Source information START

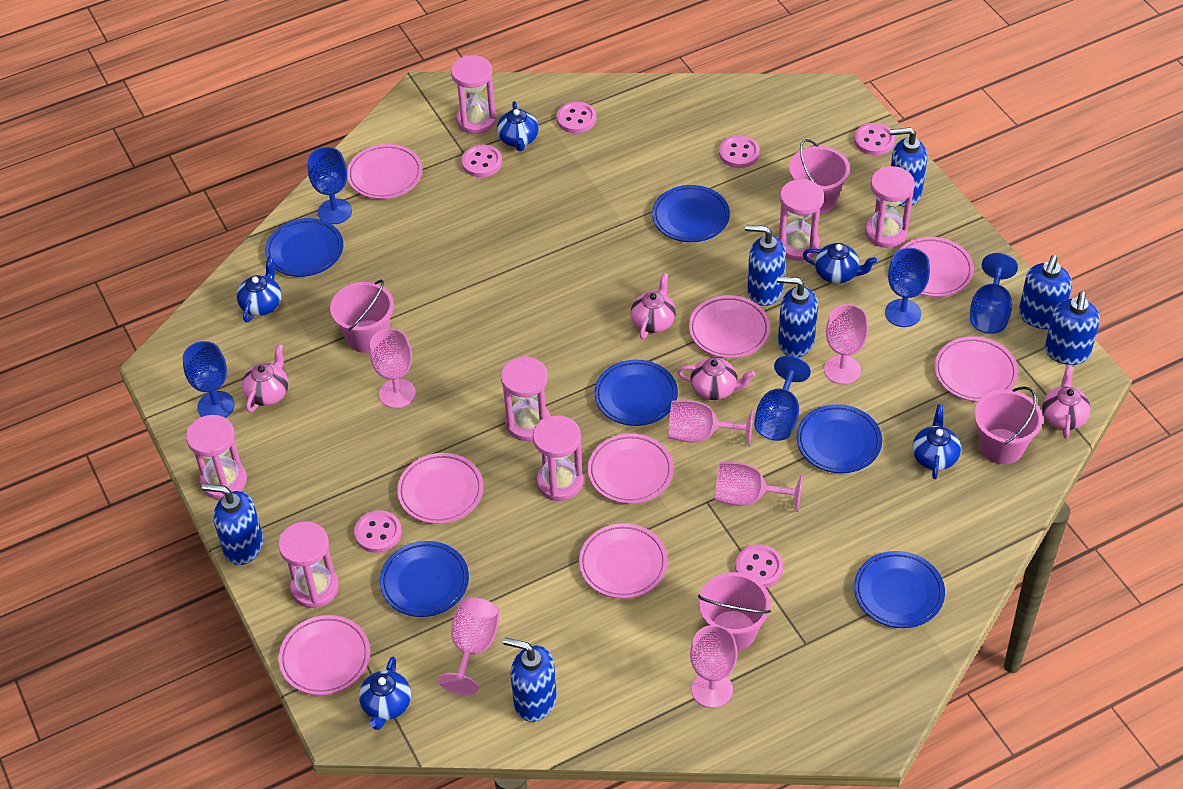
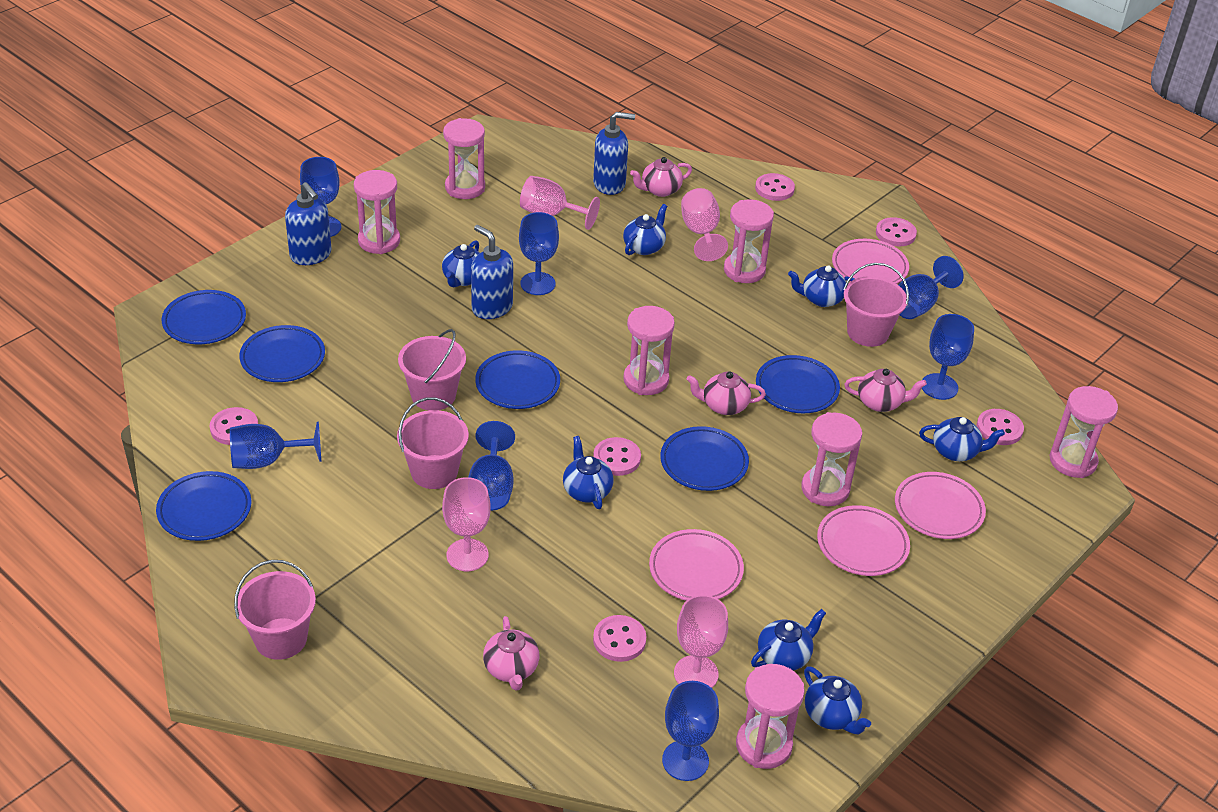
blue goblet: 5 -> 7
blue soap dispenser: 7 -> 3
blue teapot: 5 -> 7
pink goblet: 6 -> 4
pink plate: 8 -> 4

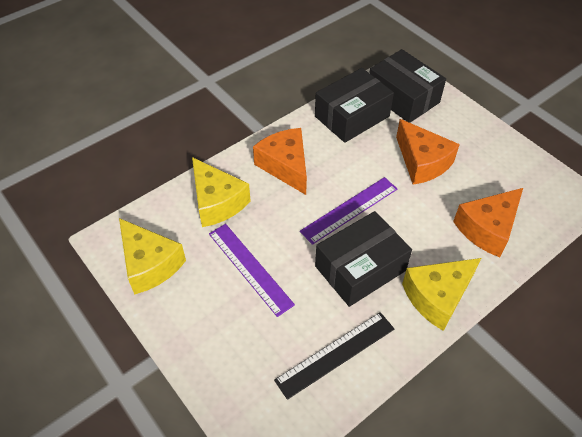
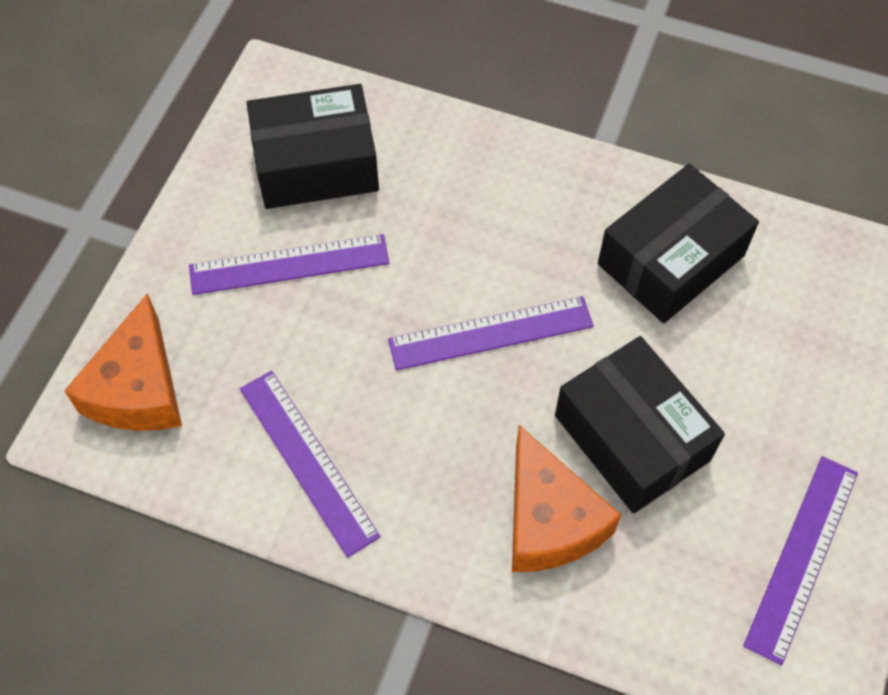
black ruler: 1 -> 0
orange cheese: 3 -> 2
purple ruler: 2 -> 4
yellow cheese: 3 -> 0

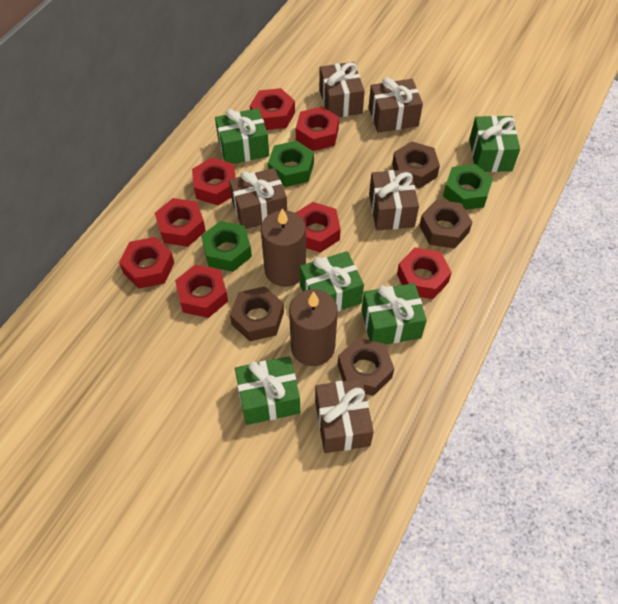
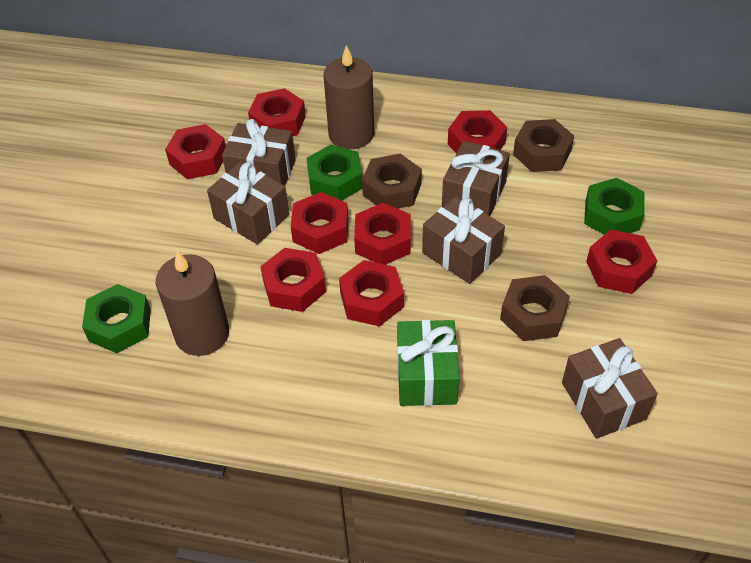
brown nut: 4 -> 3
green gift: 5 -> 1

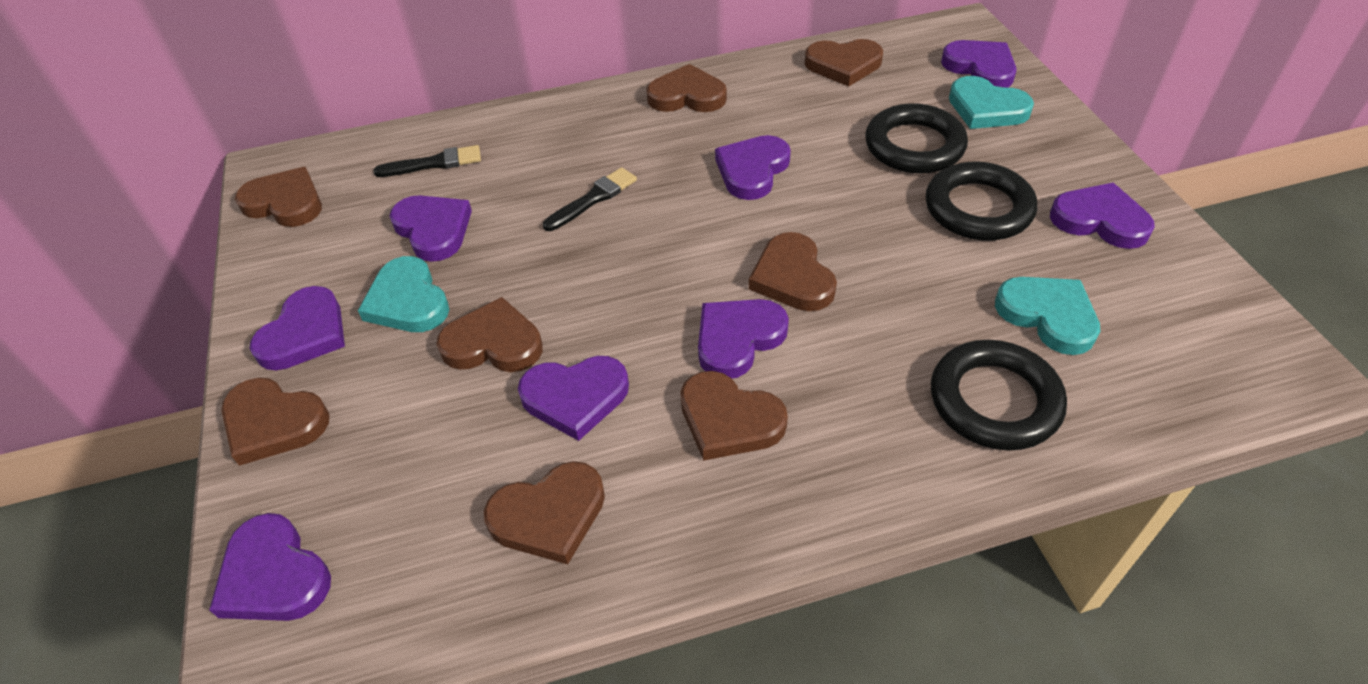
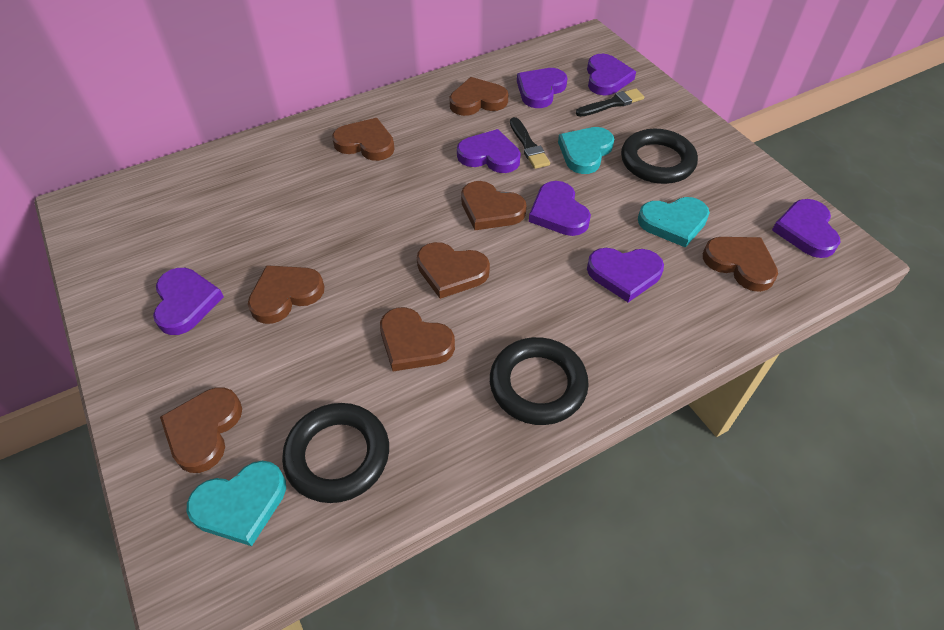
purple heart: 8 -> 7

Source information END

**Work order:** The job here is to retype the data exactly, with no pictures included.

**Result below:**
blue goblet: 5 -> 7
blue soap dispenser: 7 -> 3
blue teapot: 5 -> 7
pink goblet: 6 -> 4
pink plate: 8 -> 4

black ruler: 1 -> 0
orange cheese: 3 -> 2
purple ruler: 2 -> 4
yellow cheese: 3 -> 0

brown nut: 4 -> 3
green gift: 5 -> 1

purple heart: 8 -> 7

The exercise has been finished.